(Data extracts begins)
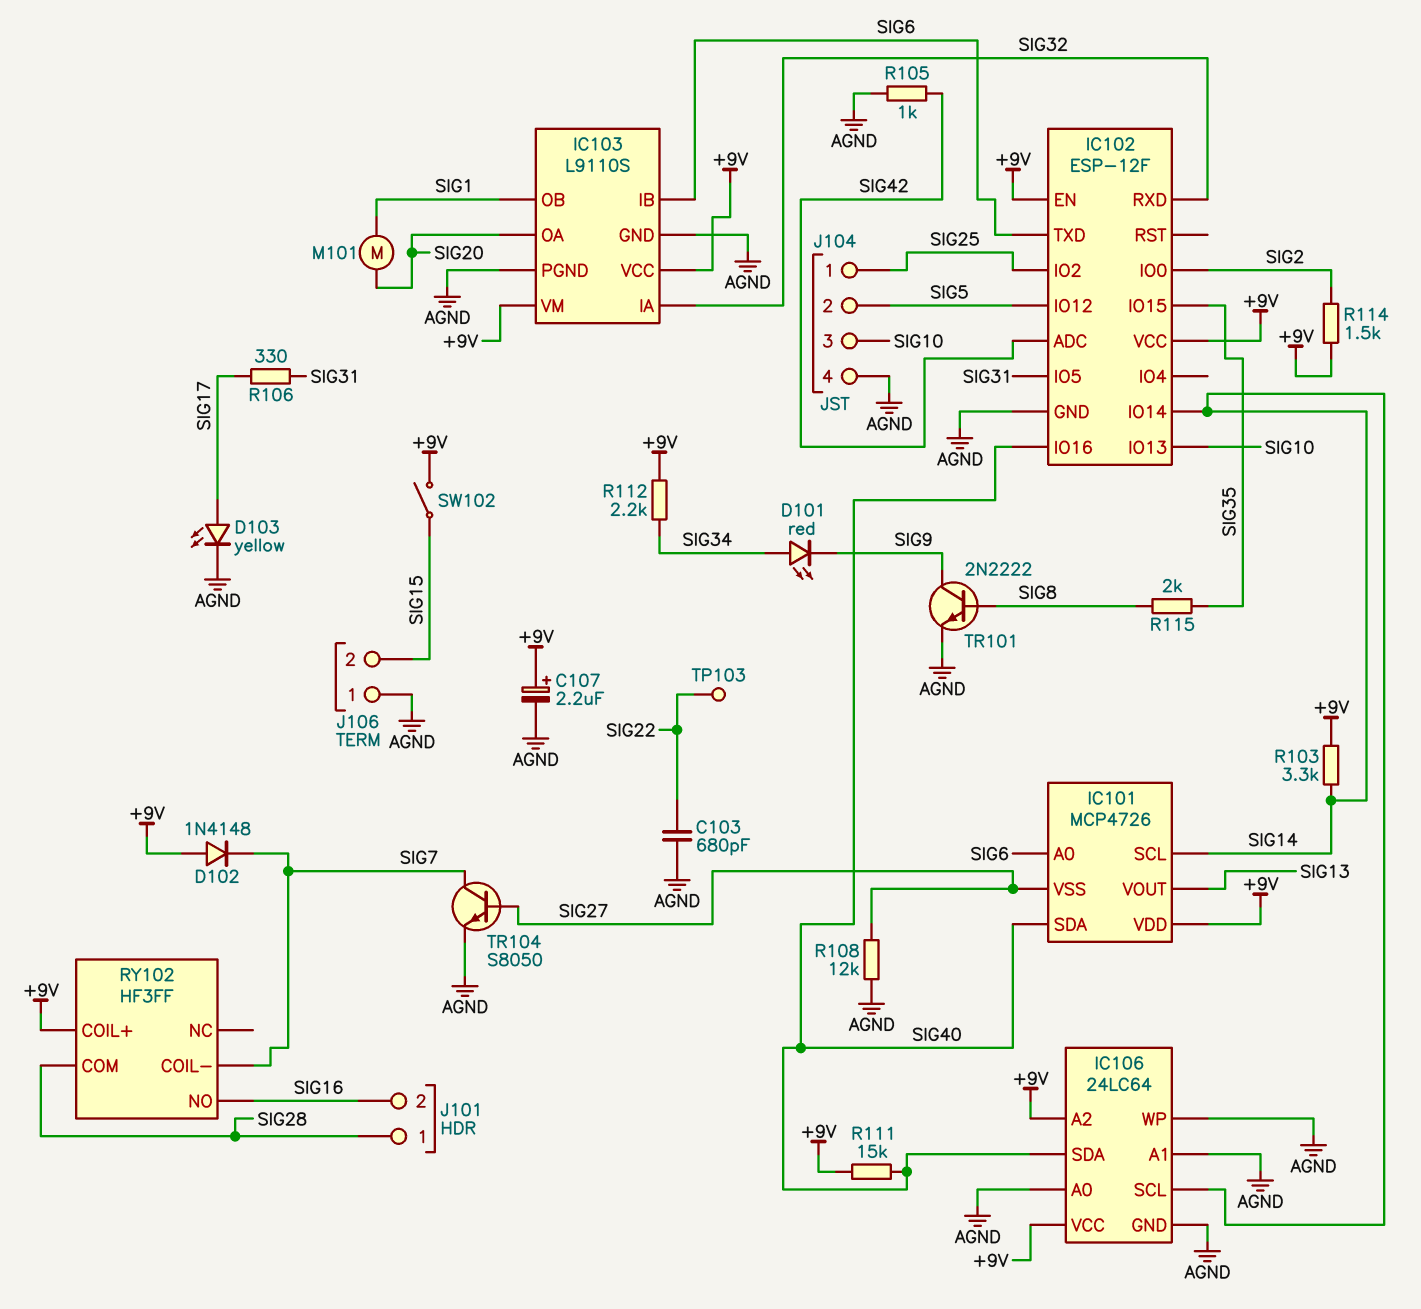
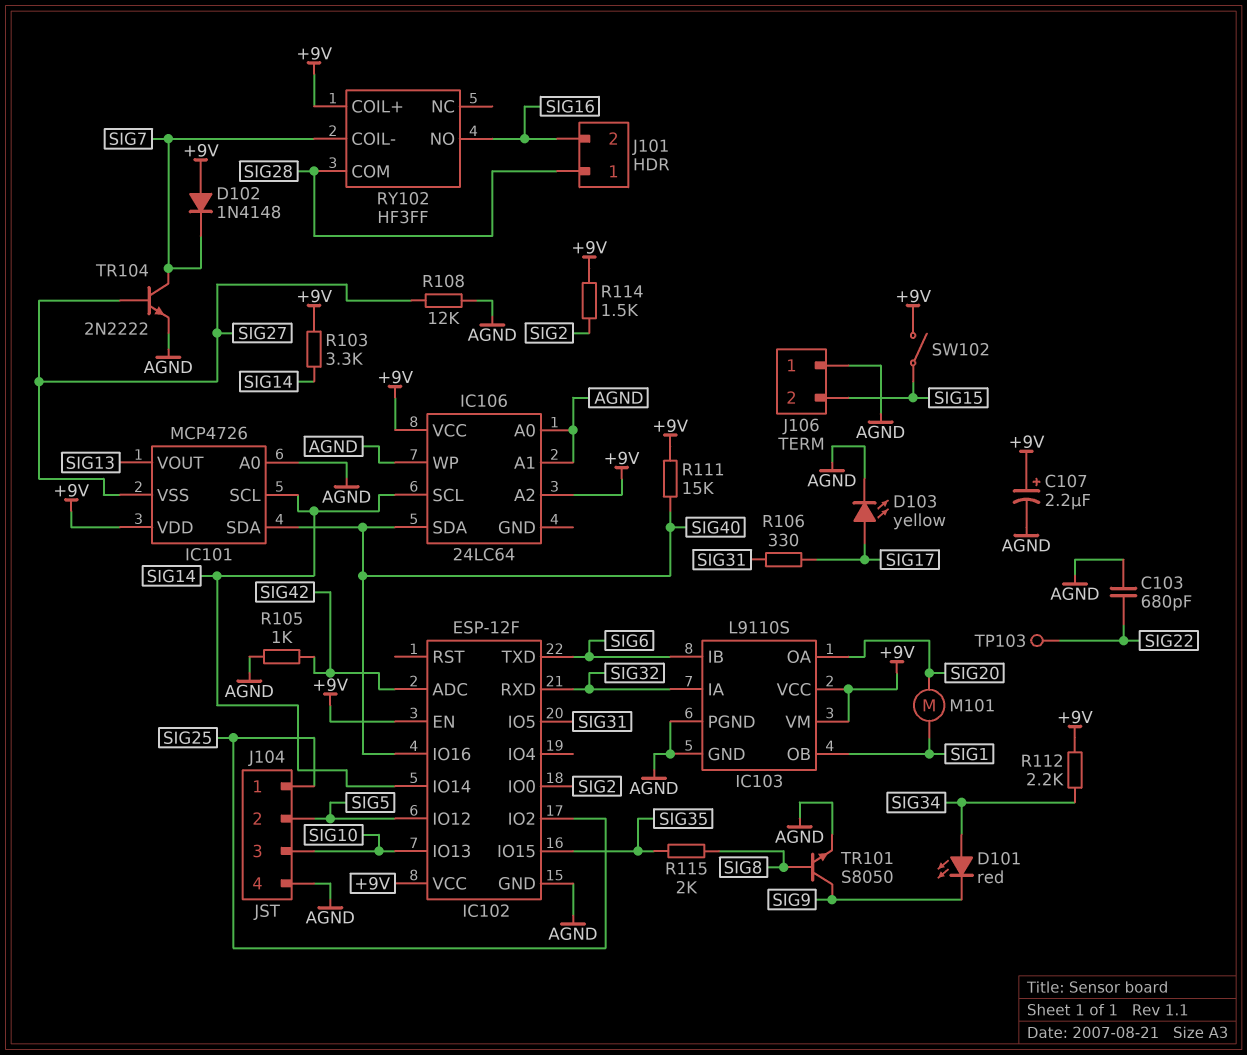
IC101 pin A0: SIG6 -> AGND
IC106 pin GND: AGND -> none
TR101: NPN 2N2222 (B SIG8, C SIG9, E AGND) -> NPN S8050 (B SIG8, C SIG9, E AGND)
TR104: NPN S8050 (B SIG27, C SIG7, E AGND) -> NPN 2N2222 (B SIG27, C SIG7, E AGND)

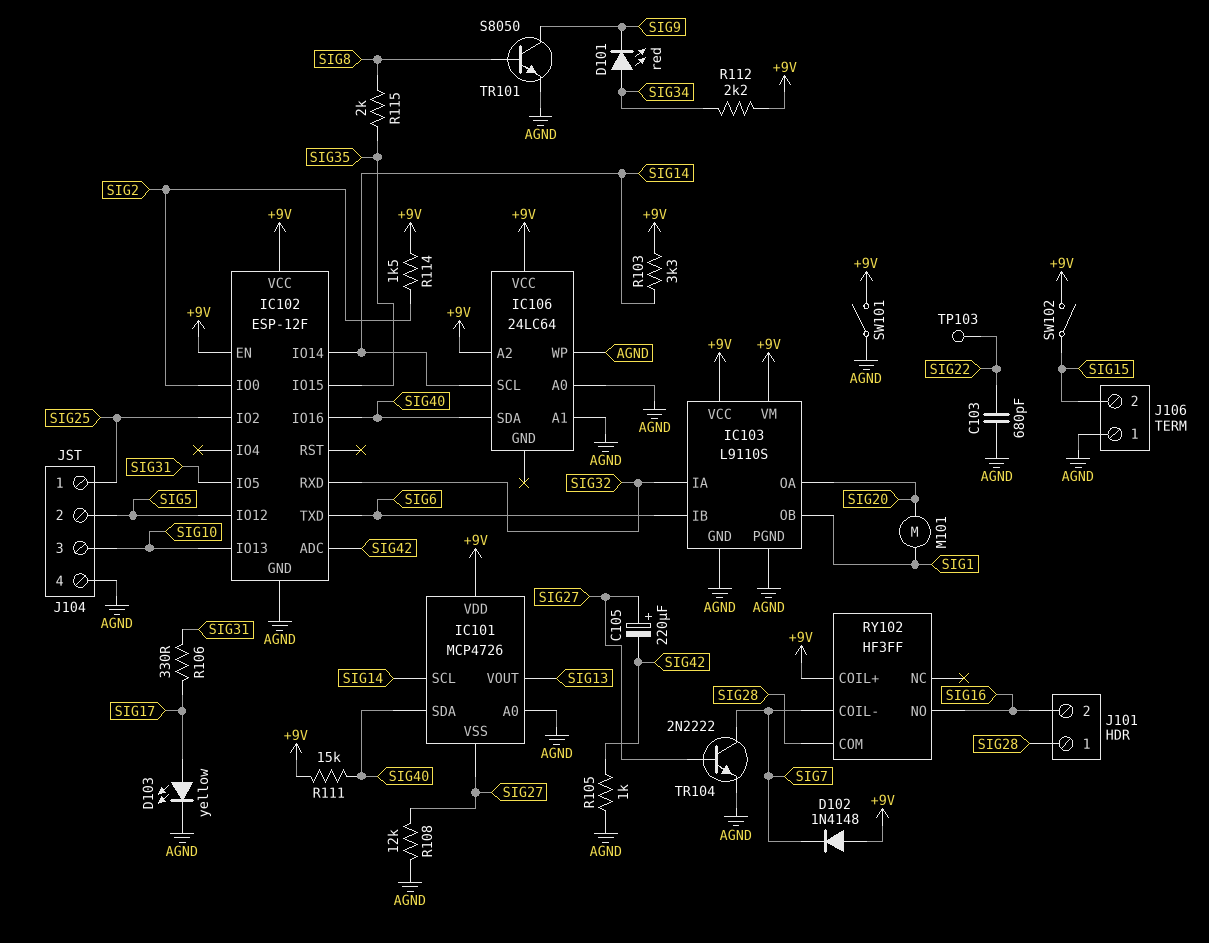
C105: none -> 220uF (plus SIG27, minus SIG42)
C107: 2.2uF (plus +9V, minus AGND) -> none
SW101: none -> switch (+9V, AGND)

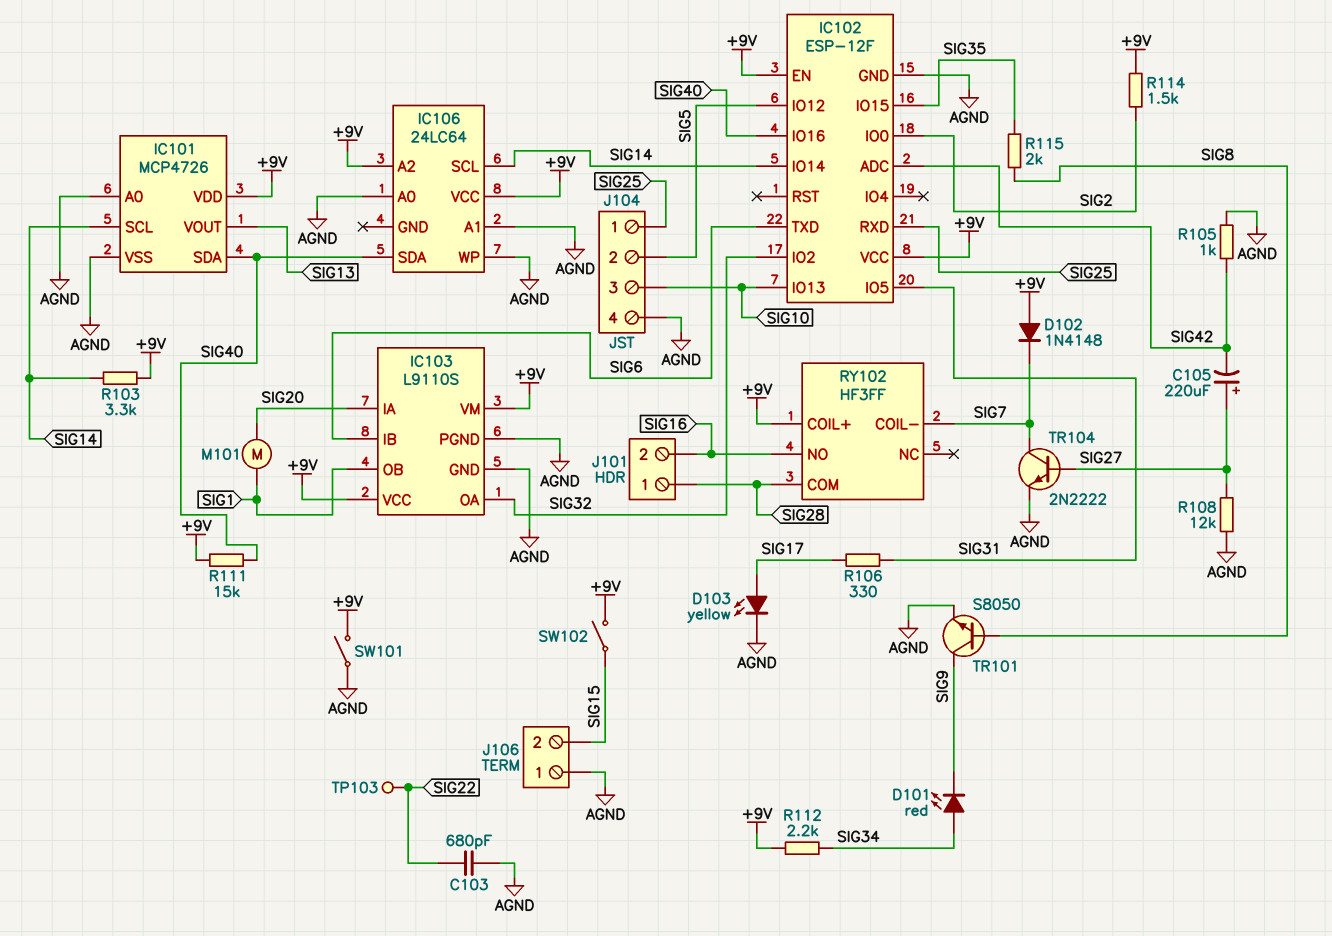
IC101 pin VSS: SIG27 -> AGND
IC102 pin IO2: SIG25 -> SIG32
IC102 pin RXD: SIG32 -> SIG25
IC103 pin IA: SIG32 -> SIG20
IC103 pin OA: SIG20 -> SIG32

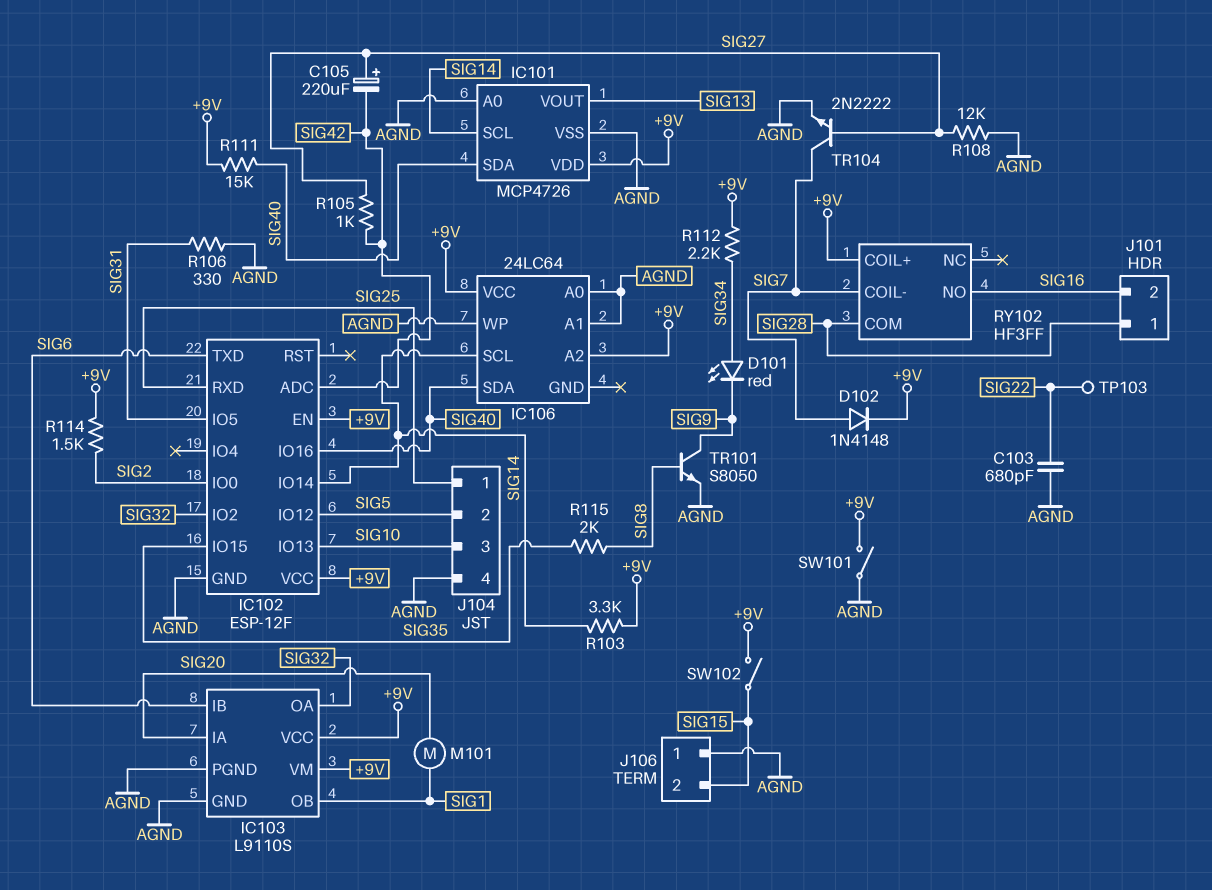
D102: diode 1N4148 (A +9V, K SIG7) -> diode 1N4148 (A SIG7, K +9V)
D103: LED yellow (A SIG17, K AGND) -> none
R105: 1k (AGND, SIG42) -> 1k (SIG27, SIG42)
R106: 330 (SIG17, SIG31) -> 330 (AGND, SIG31)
(Data extracts ends)
_Exercise description_
Copy task for the entries above: every line with the string "minus".

_Exercise response_
C105: none -> 220uF (plus SIG27, minus SIG42)
C107: 2.2uF (plus +9V, minus AGND) -> none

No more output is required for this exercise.